**Request**
Extract each line of the data below that contains the string "kern".

— START The input —

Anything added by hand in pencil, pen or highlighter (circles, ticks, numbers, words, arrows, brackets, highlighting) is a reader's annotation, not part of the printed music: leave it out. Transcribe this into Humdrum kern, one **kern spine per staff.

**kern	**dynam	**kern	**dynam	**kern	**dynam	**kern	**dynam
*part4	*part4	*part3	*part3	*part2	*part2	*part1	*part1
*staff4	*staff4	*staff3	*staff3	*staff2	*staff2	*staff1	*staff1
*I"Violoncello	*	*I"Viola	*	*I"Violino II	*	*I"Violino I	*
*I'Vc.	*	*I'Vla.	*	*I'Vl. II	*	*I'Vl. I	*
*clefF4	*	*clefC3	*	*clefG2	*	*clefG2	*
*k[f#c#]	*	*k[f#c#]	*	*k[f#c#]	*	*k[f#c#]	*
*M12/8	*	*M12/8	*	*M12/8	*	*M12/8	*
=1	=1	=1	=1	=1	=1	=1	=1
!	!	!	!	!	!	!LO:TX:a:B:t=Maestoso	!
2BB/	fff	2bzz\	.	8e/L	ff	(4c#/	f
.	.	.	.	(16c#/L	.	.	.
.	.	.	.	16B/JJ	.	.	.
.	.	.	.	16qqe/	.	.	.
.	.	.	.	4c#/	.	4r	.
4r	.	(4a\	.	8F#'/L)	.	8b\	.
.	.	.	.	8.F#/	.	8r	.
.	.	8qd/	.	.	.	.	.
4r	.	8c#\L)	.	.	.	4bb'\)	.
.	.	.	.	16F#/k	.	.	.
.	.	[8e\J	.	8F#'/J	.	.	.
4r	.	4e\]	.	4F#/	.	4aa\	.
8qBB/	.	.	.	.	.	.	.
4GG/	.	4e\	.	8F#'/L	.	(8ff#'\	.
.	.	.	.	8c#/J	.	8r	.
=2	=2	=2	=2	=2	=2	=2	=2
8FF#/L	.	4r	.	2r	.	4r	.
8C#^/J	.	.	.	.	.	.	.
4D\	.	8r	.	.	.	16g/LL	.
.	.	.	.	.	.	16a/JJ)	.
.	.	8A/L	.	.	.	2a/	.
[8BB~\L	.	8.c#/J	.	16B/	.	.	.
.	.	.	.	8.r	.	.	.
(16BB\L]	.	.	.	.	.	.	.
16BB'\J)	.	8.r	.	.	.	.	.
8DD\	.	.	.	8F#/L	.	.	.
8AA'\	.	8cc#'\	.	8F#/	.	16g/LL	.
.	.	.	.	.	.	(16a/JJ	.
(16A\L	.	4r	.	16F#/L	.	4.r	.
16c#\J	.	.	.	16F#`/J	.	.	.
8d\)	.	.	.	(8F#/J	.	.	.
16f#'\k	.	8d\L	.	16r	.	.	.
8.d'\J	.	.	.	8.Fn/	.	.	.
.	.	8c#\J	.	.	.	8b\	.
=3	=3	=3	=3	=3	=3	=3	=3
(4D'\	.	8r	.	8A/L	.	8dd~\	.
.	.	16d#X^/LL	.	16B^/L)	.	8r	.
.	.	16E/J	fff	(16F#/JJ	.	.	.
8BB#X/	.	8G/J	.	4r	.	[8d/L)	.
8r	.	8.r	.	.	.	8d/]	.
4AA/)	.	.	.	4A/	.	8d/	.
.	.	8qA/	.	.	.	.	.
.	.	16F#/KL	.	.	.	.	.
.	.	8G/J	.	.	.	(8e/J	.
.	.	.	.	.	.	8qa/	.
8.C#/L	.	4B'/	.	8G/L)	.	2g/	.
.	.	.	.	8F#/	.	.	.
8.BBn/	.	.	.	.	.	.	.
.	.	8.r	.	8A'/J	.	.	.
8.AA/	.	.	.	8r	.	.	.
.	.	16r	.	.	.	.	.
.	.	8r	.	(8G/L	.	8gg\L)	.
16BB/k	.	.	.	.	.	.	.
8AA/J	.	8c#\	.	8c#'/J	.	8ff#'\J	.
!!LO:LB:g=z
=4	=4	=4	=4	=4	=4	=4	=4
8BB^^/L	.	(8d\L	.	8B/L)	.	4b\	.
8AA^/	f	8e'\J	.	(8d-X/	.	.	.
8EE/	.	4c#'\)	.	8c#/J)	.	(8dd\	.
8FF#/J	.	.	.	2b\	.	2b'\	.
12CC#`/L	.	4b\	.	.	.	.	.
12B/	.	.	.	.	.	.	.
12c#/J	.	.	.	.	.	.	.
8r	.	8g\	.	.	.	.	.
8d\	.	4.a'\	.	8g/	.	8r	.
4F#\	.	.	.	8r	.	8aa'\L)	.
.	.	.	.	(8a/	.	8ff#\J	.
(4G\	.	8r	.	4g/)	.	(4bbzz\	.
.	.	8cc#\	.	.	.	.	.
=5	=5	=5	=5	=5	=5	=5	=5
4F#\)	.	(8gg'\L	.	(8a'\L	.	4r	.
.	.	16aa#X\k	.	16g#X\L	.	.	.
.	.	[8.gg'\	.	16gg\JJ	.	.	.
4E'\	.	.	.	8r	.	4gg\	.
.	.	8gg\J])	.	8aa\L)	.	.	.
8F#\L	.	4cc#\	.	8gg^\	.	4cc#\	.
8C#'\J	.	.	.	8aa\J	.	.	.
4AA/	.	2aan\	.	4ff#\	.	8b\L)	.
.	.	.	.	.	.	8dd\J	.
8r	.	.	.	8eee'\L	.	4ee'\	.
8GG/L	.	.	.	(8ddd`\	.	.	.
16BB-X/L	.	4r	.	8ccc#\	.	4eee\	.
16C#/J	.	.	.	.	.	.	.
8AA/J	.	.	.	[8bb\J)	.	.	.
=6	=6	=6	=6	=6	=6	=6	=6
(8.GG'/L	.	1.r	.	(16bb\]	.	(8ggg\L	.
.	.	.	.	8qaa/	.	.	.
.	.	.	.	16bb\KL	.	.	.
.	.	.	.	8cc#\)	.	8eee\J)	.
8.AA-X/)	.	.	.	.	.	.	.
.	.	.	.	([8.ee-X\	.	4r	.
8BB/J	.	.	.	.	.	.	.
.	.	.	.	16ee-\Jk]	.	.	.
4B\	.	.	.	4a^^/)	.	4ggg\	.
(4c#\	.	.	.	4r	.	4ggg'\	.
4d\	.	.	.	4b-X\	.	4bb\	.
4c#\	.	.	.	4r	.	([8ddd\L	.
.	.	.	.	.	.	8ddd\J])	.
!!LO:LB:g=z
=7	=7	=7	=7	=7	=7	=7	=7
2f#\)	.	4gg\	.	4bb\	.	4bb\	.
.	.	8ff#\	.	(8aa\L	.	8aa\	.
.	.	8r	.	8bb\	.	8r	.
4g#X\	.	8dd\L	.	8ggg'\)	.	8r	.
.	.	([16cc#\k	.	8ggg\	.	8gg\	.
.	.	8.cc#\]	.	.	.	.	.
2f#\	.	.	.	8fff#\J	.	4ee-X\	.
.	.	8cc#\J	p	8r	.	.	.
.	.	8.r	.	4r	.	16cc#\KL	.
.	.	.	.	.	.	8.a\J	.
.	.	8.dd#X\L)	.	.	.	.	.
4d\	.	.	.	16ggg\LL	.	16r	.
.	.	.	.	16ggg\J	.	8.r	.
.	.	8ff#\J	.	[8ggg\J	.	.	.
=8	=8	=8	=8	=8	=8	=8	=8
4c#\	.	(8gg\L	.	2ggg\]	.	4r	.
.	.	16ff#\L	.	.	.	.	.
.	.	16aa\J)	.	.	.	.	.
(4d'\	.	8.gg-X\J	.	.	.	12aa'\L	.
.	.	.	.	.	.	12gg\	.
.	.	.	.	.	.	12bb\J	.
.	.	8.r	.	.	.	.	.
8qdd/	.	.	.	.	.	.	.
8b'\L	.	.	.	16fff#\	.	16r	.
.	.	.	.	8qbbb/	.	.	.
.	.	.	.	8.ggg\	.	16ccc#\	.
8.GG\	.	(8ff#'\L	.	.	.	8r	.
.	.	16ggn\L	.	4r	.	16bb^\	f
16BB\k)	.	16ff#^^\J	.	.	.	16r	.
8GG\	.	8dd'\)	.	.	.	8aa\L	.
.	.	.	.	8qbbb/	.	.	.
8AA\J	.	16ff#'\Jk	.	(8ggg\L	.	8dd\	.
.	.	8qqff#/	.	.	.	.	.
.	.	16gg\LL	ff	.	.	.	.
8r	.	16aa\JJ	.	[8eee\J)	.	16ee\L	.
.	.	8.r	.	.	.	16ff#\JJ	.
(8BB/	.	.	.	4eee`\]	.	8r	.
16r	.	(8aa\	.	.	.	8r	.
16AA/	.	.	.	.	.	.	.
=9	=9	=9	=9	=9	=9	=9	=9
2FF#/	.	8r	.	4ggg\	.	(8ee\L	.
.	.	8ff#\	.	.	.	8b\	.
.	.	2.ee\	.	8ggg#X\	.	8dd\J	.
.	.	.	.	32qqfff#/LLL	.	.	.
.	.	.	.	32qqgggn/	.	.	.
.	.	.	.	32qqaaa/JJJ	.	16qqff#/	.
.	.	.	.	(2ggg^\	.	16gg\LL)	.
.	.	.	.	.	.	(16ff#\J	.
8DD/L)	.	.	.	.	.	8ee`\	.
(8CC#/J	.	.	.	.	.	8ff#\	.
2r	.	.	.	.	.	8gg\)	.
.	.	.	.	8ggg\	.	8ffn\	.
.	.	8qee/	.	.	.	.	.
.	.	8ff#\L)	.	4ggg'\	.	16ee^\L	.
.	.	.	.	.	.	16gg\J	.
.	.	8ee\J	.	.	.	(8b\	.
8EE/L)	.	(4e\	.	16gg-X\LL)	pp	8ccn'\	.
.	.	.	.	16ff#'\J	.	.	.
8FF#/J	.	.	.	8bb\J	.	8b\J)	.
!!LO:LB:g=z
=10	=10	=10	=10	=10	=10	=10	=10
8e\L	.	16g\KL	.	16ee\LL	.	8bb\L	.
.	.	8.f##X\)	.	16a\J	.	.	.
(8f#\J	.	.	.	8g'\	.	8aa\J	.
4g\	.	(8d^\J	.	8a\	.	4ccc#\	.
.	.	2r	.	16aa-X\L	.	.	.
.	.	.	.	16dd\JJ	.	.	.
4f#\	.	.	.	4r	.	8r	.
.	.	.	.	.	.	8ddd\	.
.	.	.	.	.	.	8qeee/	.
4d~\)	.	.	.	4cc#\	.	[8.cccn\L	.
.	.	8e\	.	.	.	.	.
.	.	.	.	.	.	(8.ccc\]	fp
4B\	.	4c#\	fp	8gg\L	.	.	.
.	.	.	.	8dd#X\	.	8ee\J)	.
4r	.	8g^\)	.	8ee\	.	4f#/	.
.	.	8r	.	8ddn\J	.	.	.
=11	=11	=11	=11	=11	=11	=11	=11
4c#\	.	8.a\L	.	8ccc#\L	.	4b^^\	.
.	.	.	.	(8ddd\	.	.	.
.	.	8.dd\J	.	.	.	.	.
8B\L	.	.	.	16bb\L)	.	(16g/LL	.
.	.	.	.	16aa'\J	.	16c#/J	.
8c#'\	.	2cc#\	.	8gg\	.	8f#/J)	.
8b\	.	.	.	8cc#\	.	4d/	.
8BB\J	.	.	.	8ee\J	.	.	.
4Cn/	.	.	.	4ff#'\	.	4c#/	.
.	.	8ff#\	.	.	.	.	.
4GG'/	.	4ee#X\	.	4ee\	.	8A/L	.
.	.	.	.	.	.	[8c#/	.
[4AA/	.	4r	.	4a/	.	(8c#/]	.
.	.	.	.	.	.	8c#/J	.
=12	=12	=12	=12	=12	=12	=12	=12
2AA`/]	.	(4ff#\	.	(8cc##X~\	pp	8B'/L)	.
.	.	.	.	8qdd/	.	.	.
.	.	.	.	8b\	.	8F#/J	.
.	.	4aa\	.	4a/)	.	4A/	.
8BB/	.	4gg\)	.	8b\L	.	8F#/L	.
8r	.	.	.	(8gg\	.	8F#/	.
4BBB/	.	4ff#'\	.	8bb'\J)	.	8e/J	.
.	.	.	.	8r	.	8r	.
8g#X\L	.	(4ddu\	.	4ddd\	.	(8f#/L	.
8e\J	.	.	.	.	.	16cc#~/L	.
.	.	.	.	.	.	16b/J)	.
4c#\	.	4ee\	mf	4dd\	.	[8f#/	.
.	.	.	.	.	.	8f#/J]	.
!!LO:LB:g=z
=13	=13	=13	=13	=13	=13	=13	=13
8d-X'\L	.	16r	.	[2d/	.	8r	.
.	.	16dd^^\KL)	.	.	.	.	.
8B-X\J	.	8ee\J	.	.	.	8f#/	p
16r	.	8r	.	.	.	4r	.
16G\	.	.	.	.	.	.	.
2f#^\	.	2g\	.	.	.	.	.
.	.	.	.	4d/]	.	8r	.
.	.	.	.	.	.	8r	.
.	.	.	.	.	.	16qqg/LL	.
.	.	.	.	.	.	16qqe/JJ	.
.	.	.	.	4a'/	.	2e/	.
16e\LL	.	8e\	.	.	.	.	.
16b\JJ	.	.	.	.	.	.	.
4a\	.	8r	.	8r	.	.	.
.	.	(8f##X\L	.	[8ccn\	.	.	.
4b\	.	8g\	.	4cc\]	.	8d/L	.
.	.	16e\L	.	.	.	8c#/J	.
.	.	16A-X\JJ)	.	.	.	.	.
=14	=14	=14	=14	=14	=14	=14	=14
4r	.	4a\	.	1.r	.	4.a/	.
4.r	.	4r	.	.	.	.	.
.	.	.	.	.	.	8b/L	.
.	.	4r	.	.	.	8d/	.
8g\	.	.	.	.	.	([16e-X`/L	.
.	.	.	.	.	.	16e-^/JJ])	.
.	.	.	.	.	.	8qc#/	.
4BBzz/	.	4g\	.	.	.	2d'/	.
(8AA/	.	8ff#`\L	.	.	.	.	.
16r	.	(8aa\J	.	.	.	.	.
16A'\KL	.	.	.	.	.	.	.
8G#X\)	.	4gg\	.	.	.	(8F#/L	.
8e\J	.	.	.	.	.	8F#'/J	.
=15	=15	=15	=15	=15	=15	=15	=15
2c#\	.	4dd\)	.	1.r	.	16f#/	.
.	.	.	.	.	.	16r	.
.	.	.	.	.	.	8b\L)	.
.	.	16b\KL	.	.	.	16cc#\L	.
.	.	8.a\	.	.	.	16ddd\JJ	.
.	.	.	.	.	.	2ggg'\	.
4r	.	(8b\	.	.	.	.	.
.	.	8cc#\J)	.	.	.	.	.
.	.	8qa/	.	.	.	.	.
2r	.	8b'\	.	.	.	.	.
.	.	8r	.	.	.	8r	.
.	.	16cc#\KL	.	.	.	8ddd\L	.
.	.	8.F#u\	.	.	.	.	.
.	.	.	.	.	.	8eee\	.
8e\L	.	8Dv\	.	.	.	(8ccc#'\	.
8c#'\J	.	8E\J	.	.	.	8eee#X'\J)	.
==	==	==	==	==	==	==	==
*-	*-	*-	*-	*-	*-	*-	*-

— END The input —

**Output for this task**
Anything added by hand in pencil, pen or highlighter (circles, ticks, numbers, words, arrows, brackets, highlighting) is a reader's annotation, not part of the printed music: leave it out. Transcribe this into Humdrum kern, one **kern spine per staff.
**kern	**dynam	**kern	**dynam	**kern	**dynam	**kern	**dynam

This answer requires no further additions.